* Work instruction: Word for word, please copy the listing below, with its pictures left out.

* Information shown:
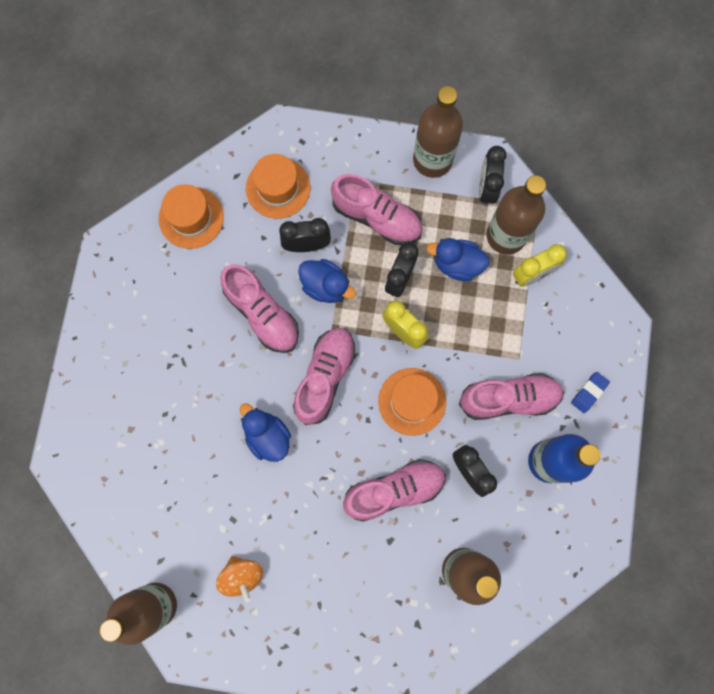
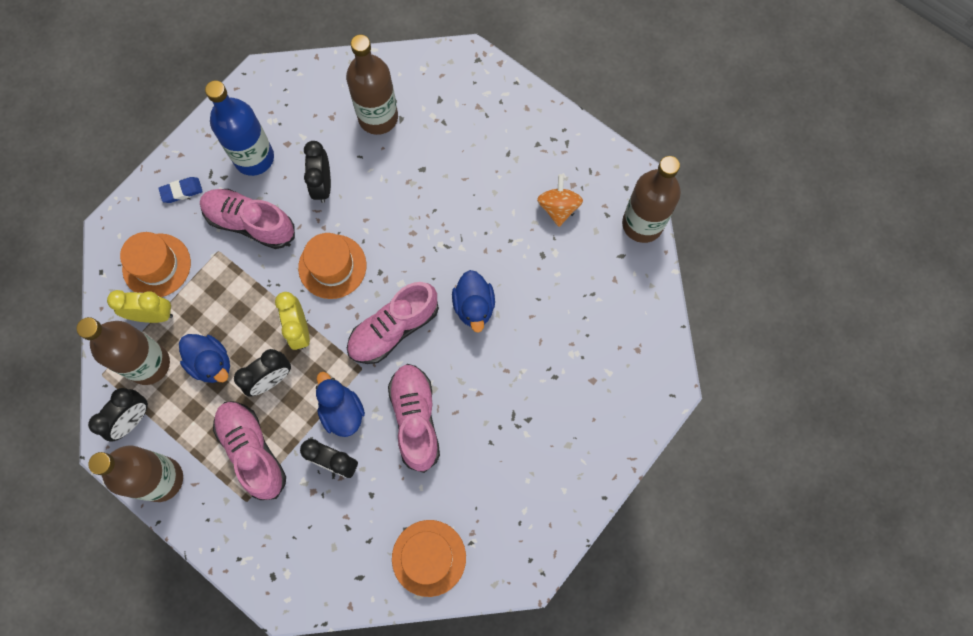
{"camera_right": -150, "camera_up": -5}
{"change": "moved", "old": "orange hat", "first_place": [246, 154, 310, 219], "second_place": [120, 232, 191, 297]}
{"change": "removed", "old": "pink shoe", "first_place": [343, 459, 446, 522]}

* Exercise response:
{"camera_right": -150, "camera_up": -5}
{"change": "moved", "old": "orange hat", "first_place": [246, 154, 310, 219], "second_place": [120, 232, 191, 297]}
{"change": "removed", "old": "pink shoe", "first_place": [343, 459, 446, 522]}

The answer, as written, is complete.